● Data listing
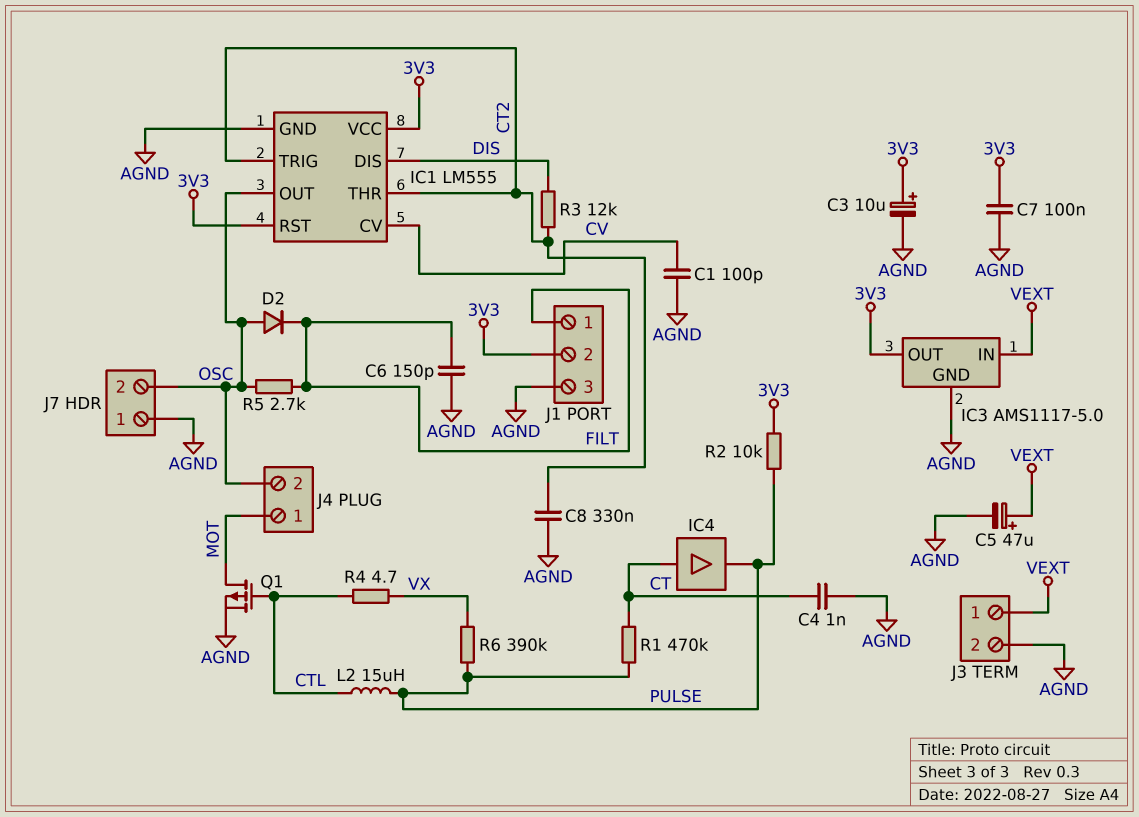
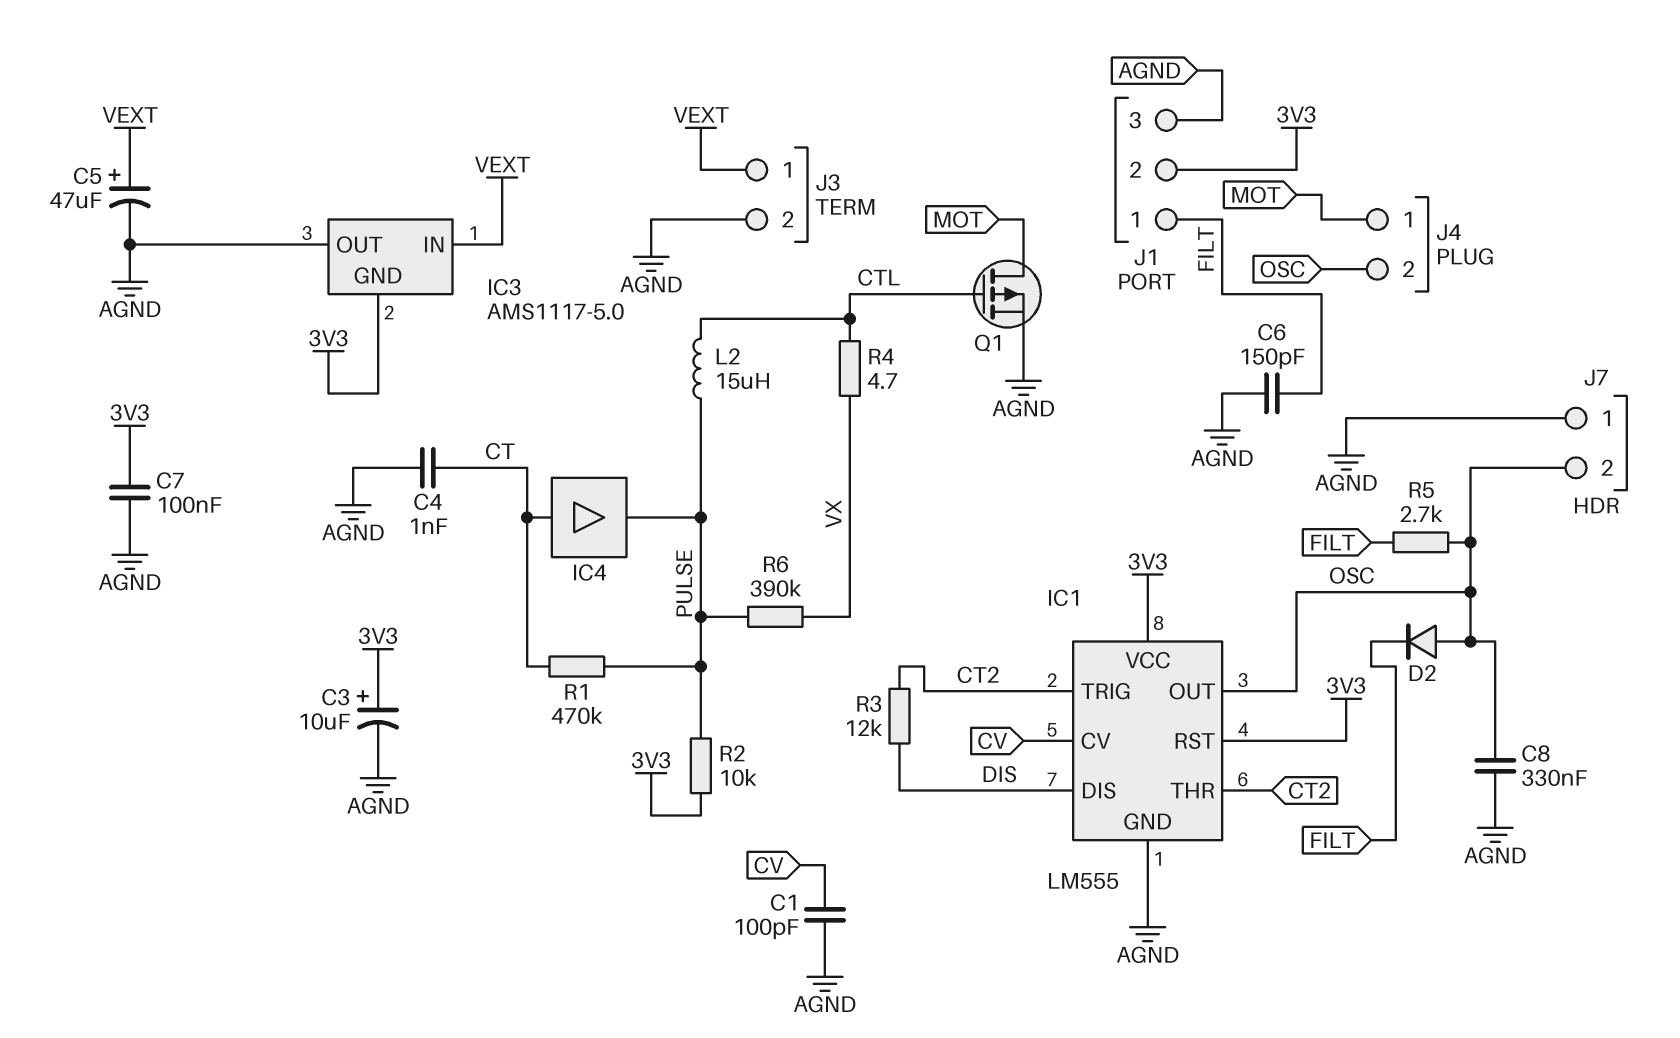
C8: 330nF (AGND, CT2) -> 330nF (AGND, OSC)
IC3 pin GND: AGND -> 3V3
IC3 pin OUT: 3V3 -> AGND

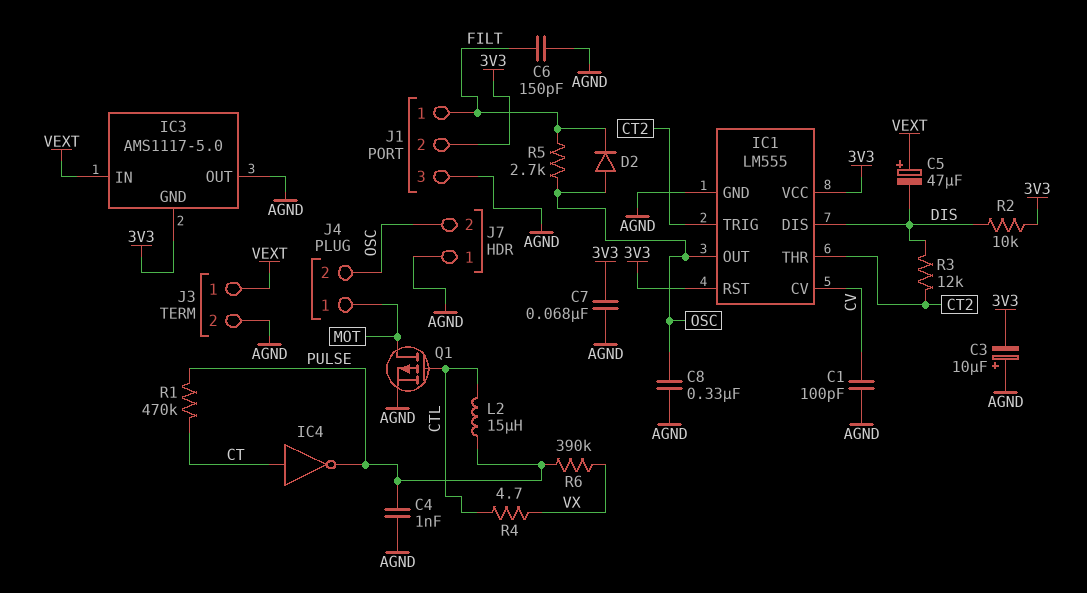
C3: 10uF (plus 3V3, minus AGND) -> 10uF (plus AGND, minus 3V3)
C4: 1nF (AGND, CT) -> 1nF (AGND, PULSE)
C5: 47uF (plus VEXT, minus AGND) -> 47uF (plus VEXT, minus DIS)
C7: 100nF (3V3, AGND) -> 68nF (3V3, AGND)
IC4: buffer (in CT, out PULSE) -> NOT (in CT, out PULSE)
R2: 10k (3V3, PULSE) -> 10k (3V3, DIS)

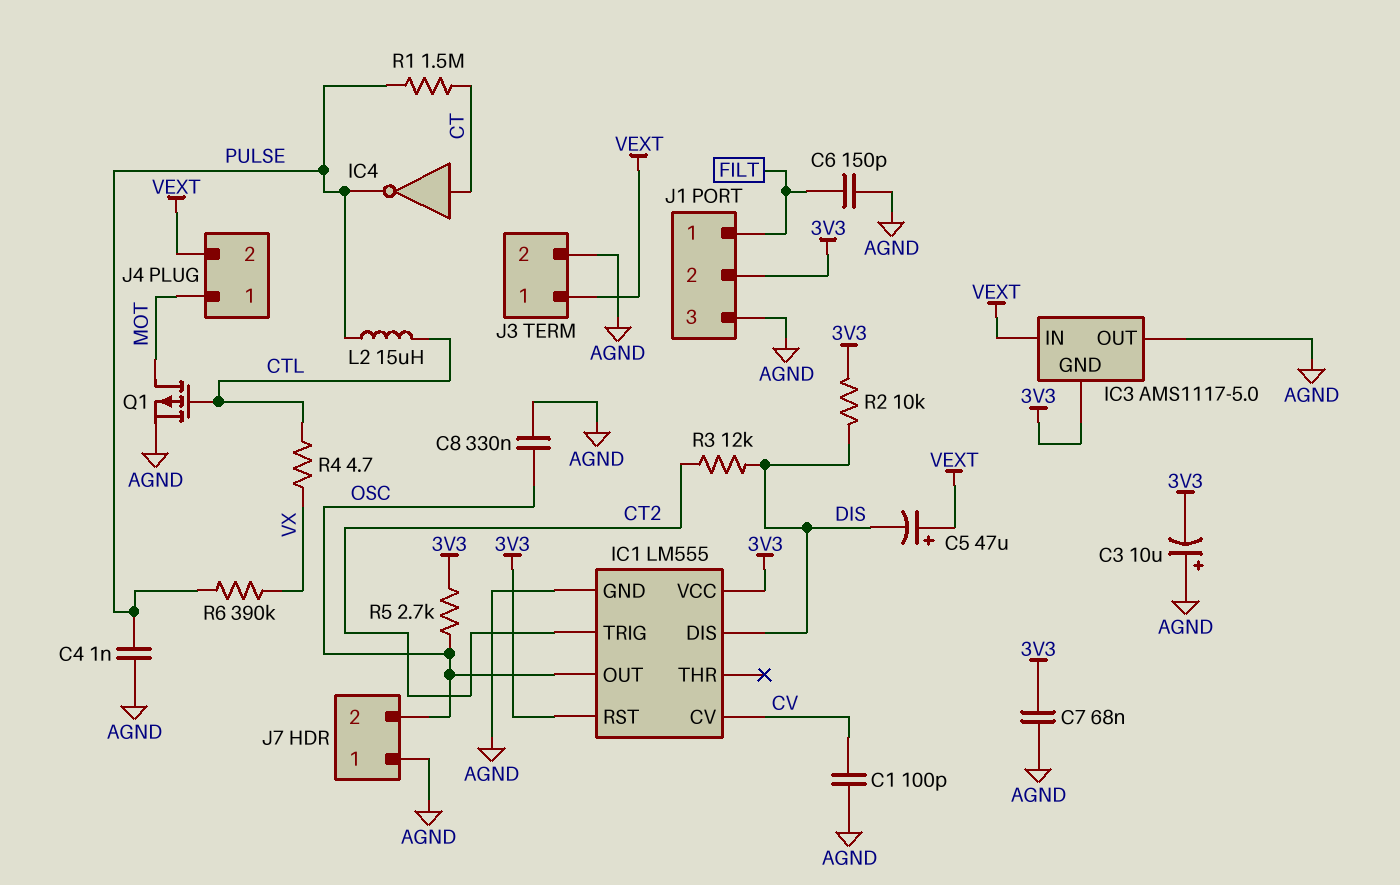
D2: diode (A OSC, K FILT) -> none
IC1 pin THR: CT2 -> none
J4 pin 2: OSC -> VEXT
R1: 470k (CT, PULSE) -> 1.5M (CT, PULSE)
R5: 2.7k (FILT, OSC) -> 2.7k (3V3, OSC)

● Description of the task
Find the word "VEXT" in the data and copy out each line where it turns up.

● Answer to the problem
C5: 47uF (plus VEXT, minus AGND) -> 47uF (plus VEXT, minus DIS)
J4 pin 2: OSC -> VEXT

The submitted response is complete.